If a line below contains the string "none", return that line.

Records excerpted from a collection
+ + +
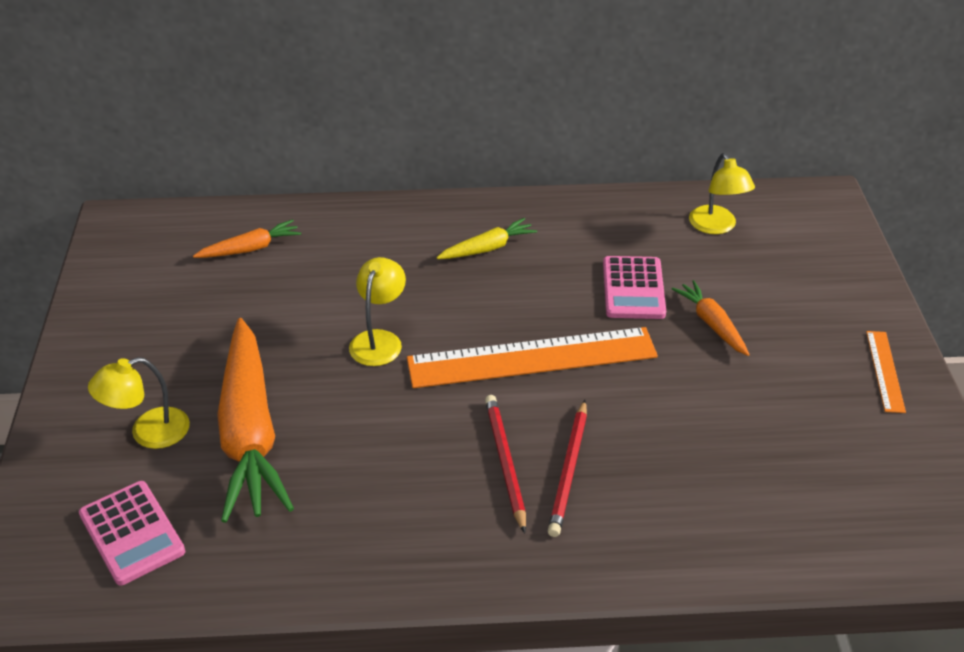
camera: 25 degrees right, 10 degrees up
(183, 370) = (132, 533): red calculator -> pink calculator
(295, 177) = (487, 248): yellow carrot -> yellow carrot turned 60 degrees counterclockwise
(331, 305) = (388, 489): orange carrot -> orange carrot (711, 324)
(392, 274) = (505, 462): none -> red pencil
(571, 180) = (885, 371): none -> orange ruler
+ + +
> **Result for this exercise**:
(392, 274) = (505, 462): none -> red pencil
(571, 180) = (885, 371): none -> orange ruler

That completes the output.